Start of Block

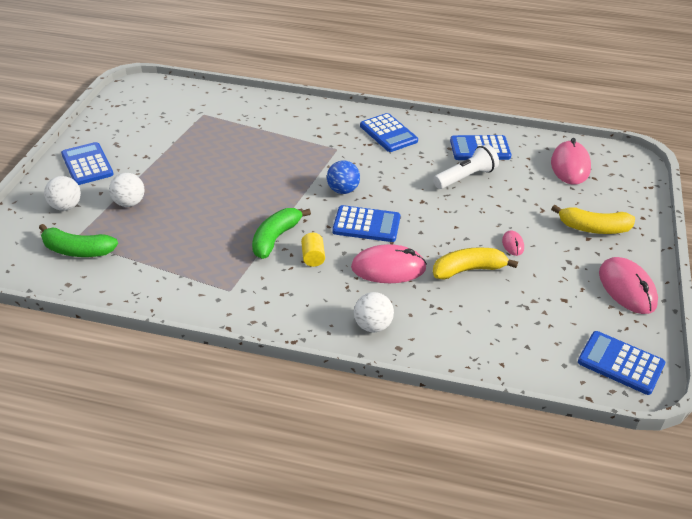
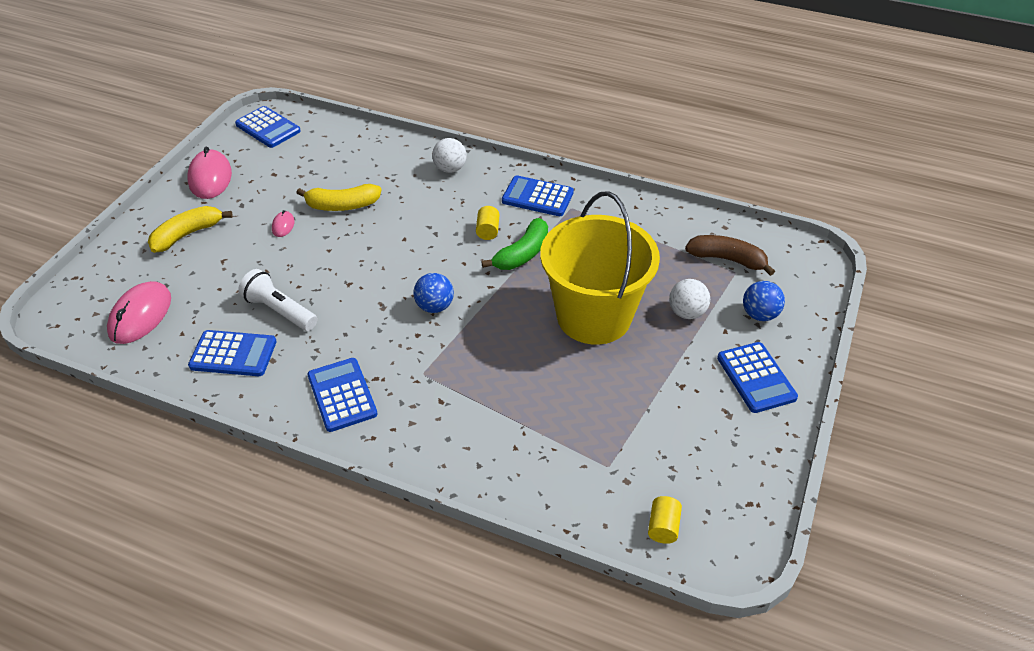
camera: 170 degrees left, 5 degrees up
(66, 206) = (759, 314): white ball -> blue ball
(77, 250) = (727, 259): green banana -> brown banana
(172, 93) = (663, 527): none -> yellow cylinder
(209, 194) = (593, 316): none -> yellow bucket
(366, 225) = (422, 260): blue calculator -> blue calculator (537, 197)
(388, 268) = (417, 214): pink mouse -> none
(466, 177) = (280, 310): white flashlight -> white flashlight turned 60 degrees clockwise
(593, 228) = (187, 234): yellow banana -> yellow banana turned 60 degrees counterclockwise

End of Block

* **Goal of the exercise**:
When you write out the data, keep every line exact and drop the pictures.

* **Output**:
camera: 170 degrees left, 5 degrees up
(66, 206) = (759, 314): white ball -> blue ball
(77, 250) = (727, 259): green banana -> brown banana
(172, 93) = (663, 527): none -> yellow cylinder
(209, 194) = (593, 316): none -> yellow bucket
(366, 225) = (422, 260): blue calculator -> blue calculator (537, 197)
(388, 268) = (417, 214): pink mouse -> none
(466, 177) = (280, 310): white flashlight -> white flashlight turned 60 degrees clockwise
(593, 228) = (187, 234): yellow banana -> yellow banana turned 60 degrees counterclockwise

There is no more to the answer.